(ACTION ITEM) Everything from the line that contains "tan brick H4:H5" to the end of the data below is to be reproduced verbatim; leave all else out.

[GIVEN DATA Boundary: Start]

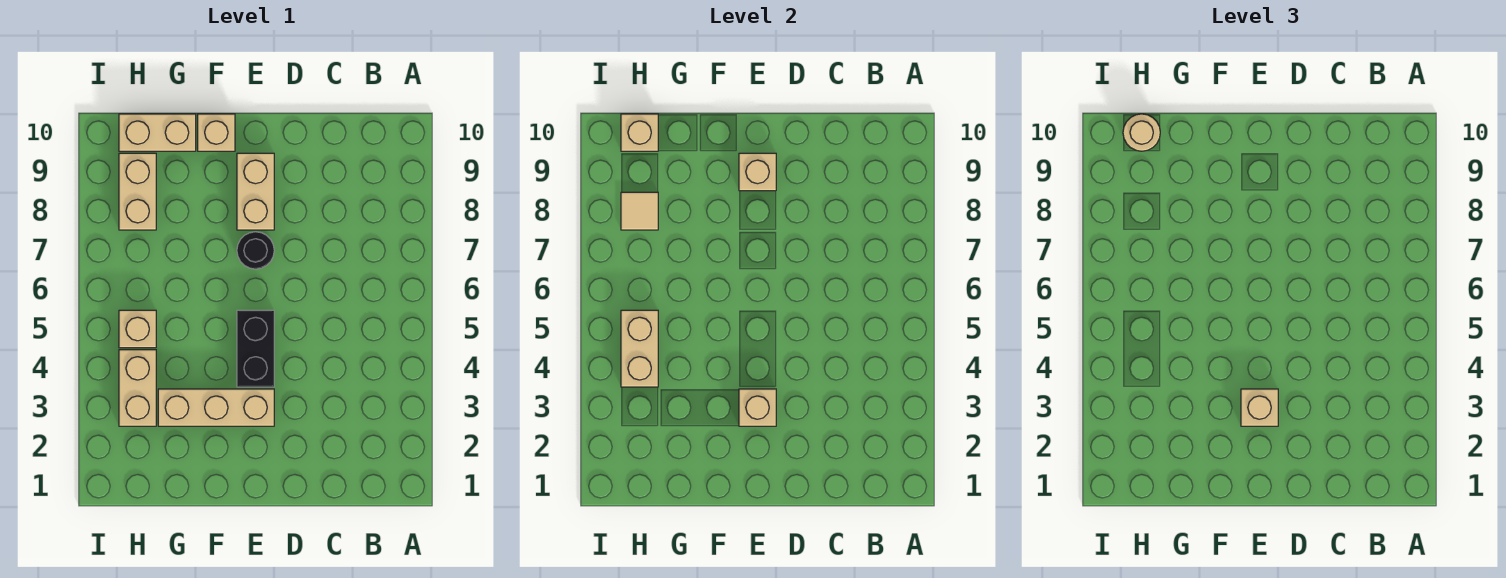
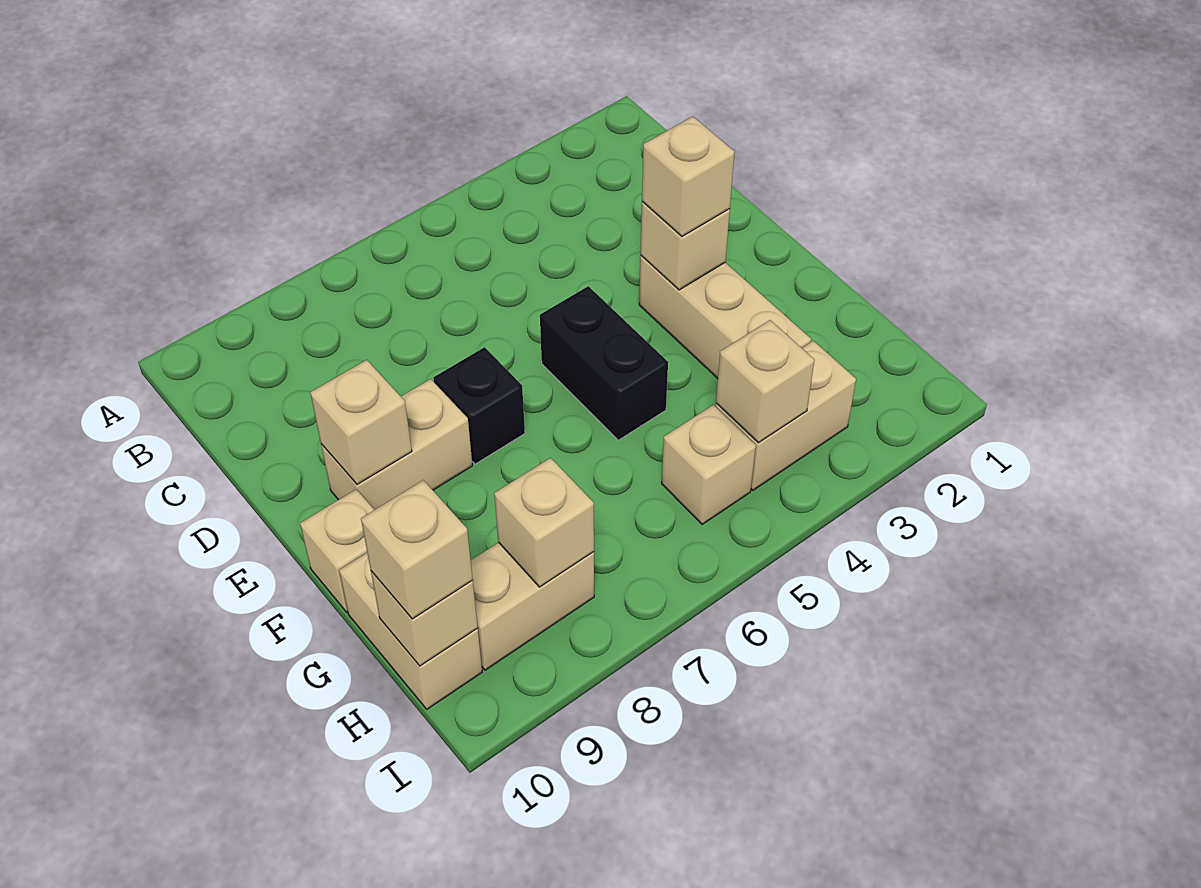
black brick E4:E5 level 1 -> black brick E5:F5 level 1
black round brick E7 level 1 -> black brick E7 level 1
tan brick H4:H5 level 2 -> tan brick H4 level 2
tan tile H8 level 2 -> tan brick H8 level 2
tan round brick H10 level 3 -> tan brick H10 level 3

[GIVEN DATA Boundary: End]

(OUTPUT)
tan brick H4:H5 level 2 -> tan brick H4 level 2
tan tile H8 level 2 -> tan brick H8 level 2
tan round brick H10 level 3 -> tan brick H10 level 3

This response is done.